Exercise goal: Among the entries below, find each line holding "turquoise" and return it.

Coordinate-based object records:
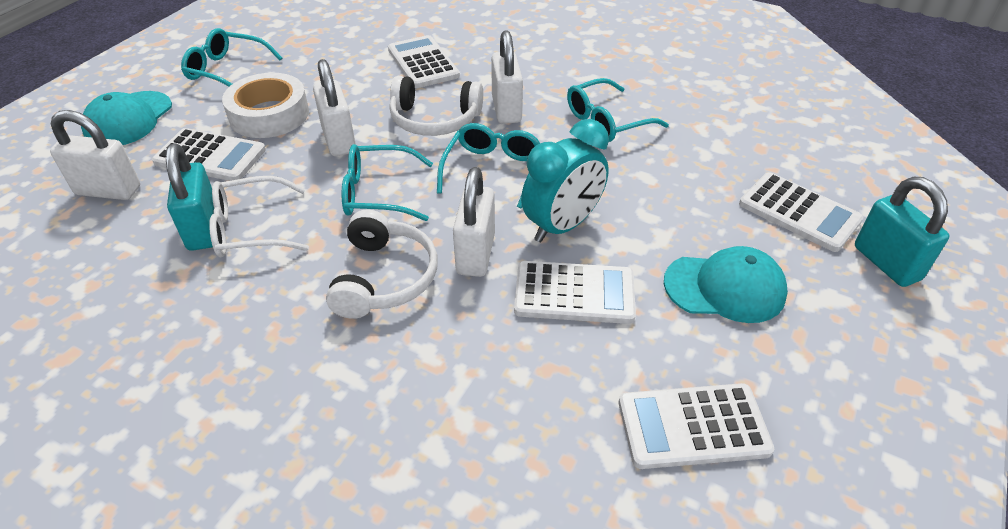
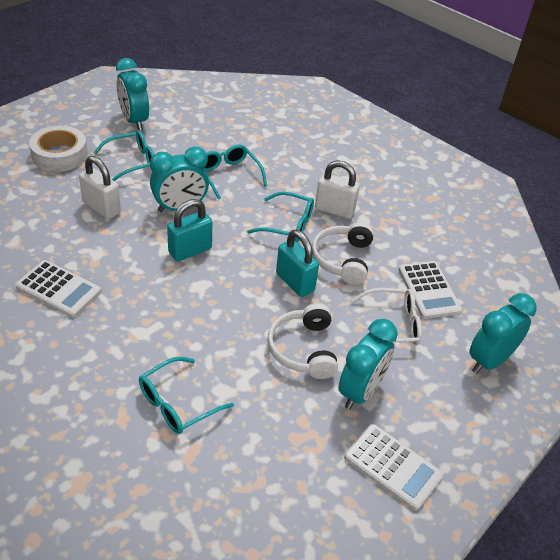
turquoise cap: 2 -> 0
turquoise clock: 1 -> 4
white calculator: 5 -> 3
white padlock: 4 -> 2

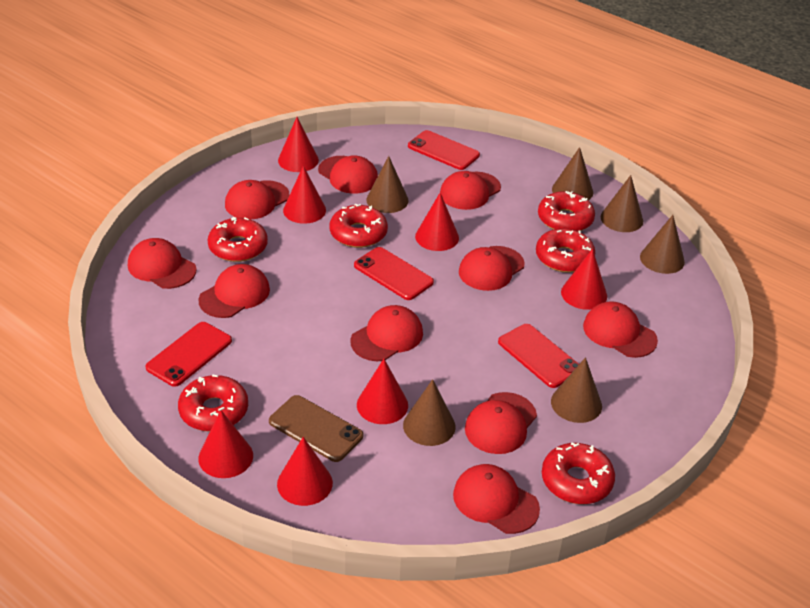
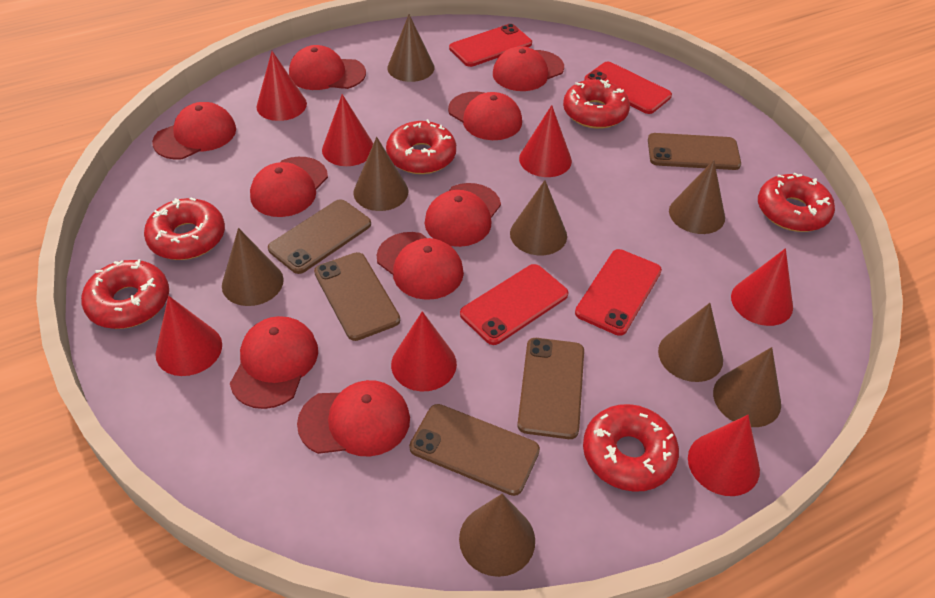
brown cone: 6 -> 8
brown phone: 1 -> 5
red cap: 10 -> 9

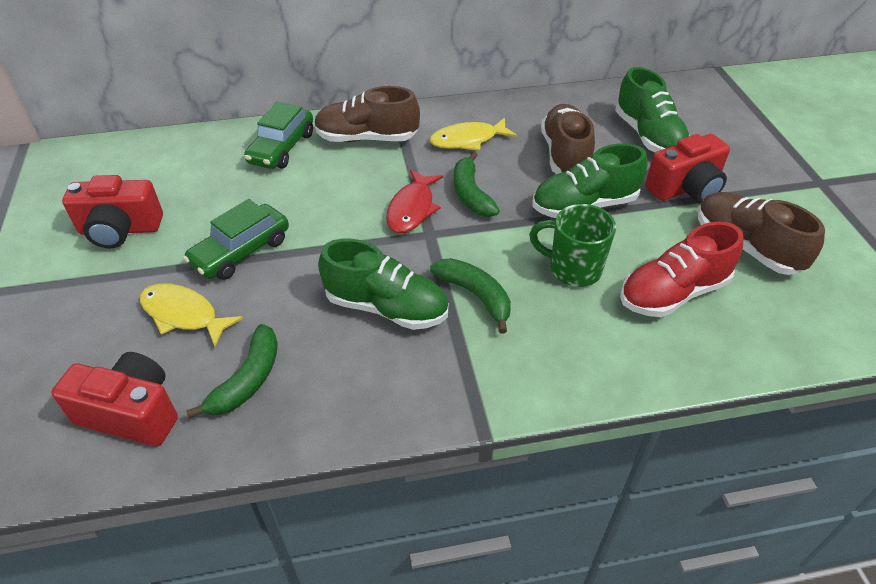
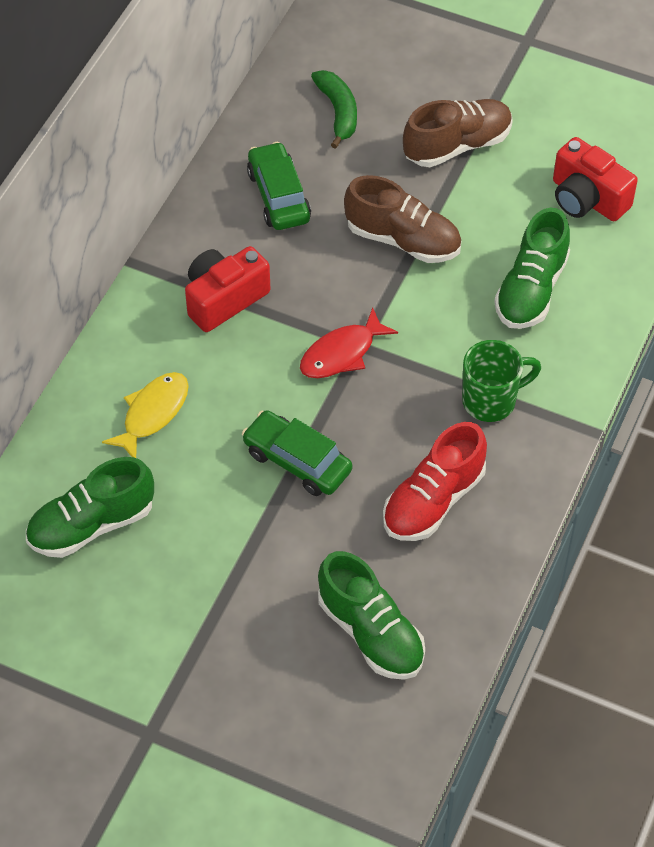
brown shoe: 3 -> 2
green banana: 3 -> 1
red camera: 3 -> 2
yellow fish: 2 -> 1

Answer area:
turquoise cap: 2 -> 0
turquoise clock: 1 -> 4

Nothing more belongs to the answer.